> [WHAT IS NEEDED]
Restate each record word for word, omitting whatever pictures it holds.

----------------------------------------

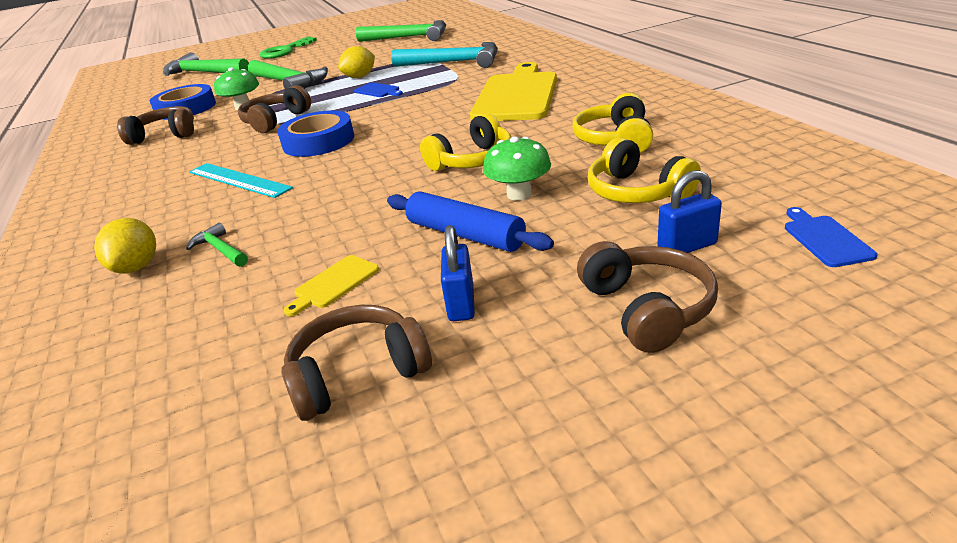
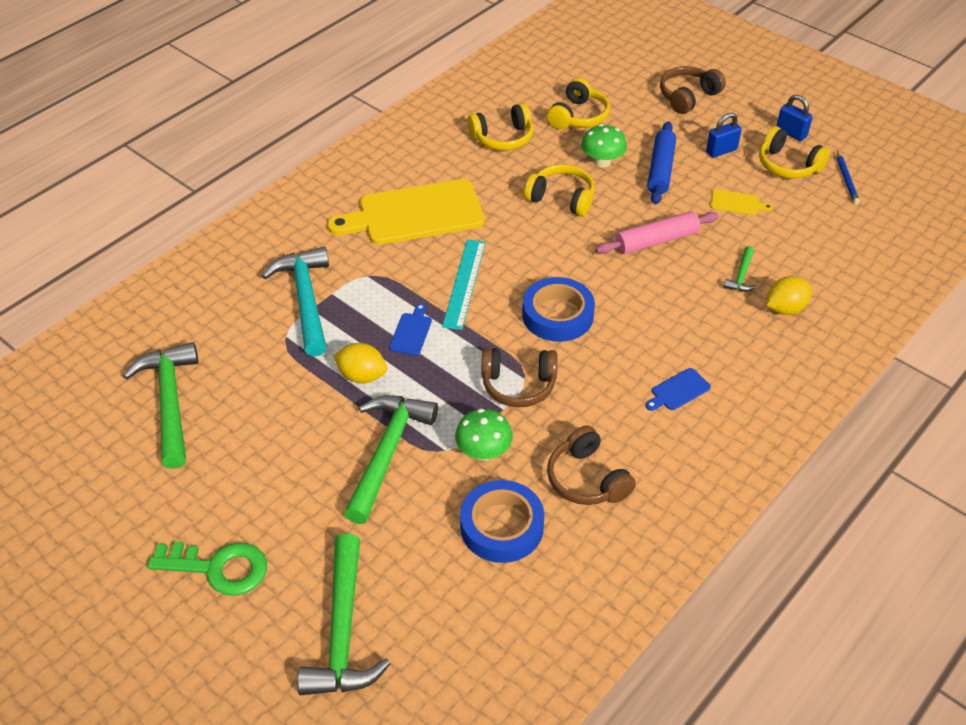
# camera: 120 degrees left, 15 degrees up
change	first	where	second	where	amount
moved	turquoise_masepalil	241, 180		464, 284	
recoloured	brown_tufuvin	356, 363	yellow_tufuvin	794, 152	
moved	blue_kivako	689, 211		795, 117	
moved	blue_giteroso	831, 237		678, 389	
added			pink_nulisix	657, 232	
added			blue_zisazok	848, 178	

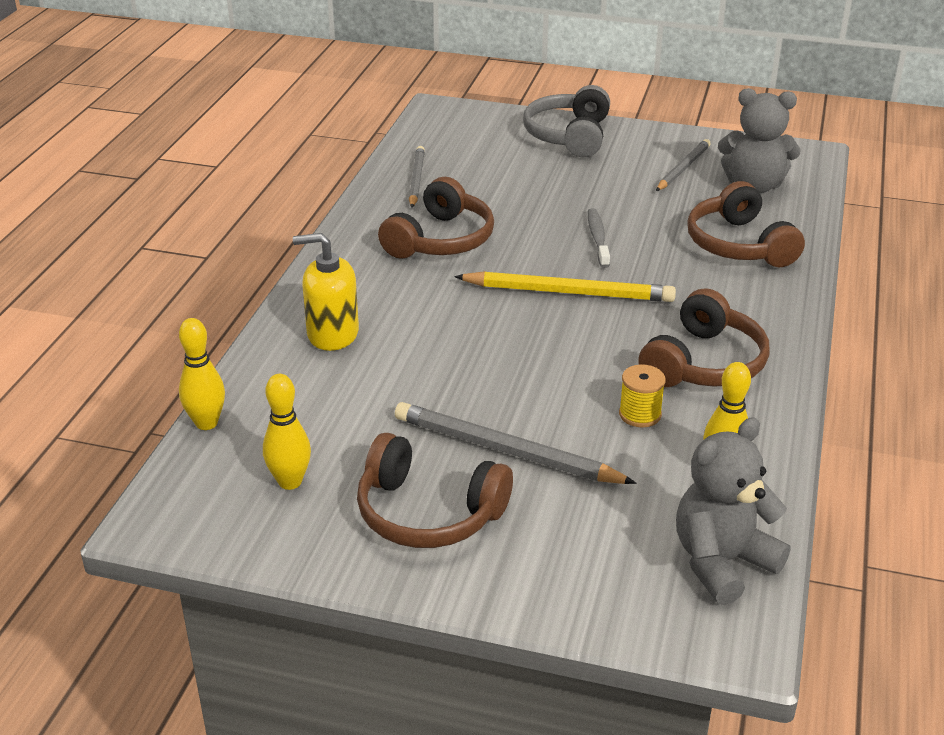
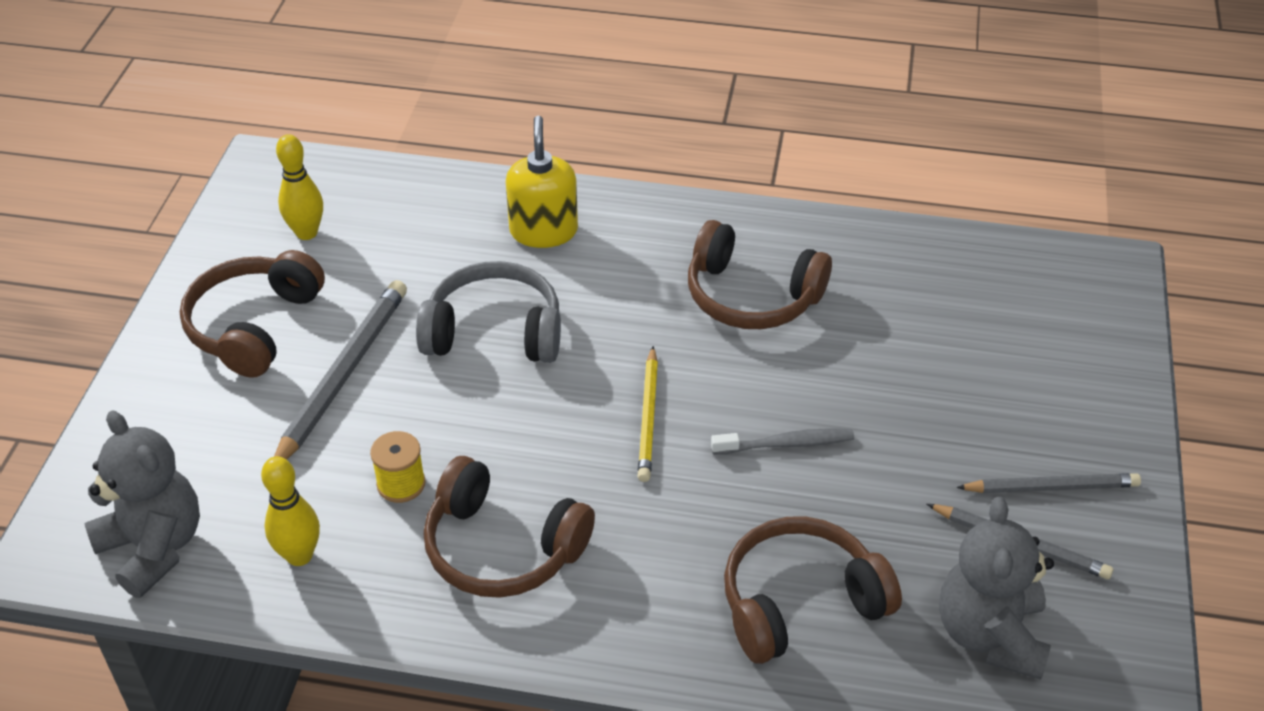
# camera: 85 degrees right, 10 degrees up
change	first	where	second	where	amount
removed	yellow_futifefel	202, 374			
moved	grey_zisazok	417, 177		1048, 483	
resized	yellow_zisazok	565, 286		647, 414	x0.64
moved	grey_tufuvin	566, 121		488, 312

----------------------------------------

> [WRITTEN REPLY]
# camera: 120 degrees left, 15 degrees up
change	first	where	second	where	amount
moved	turquoise_masepalil	241, 180		464, 284	
recoloured	brown_tufuvin	356, 363	yellow_tufuvin	794, 152	
moved	blue_kivako	689, 211		795, 117	
moved	blue_giteroso	831, 237		678, 389	
added			pink_nulisix	657, 232	
added			blue_zisazok	848, 178	

# camera: 85 degrees right, 10 degrees up
change	first	where	second	where	amount
removed	yellow_futifefel	202, 374			
moved	grey_zisazok	417, 177		1048, 483	
resized	yellow_zisazok	565, 286		647, 414	x0.64
moved	grey_tufuvin	566, 121		488, 312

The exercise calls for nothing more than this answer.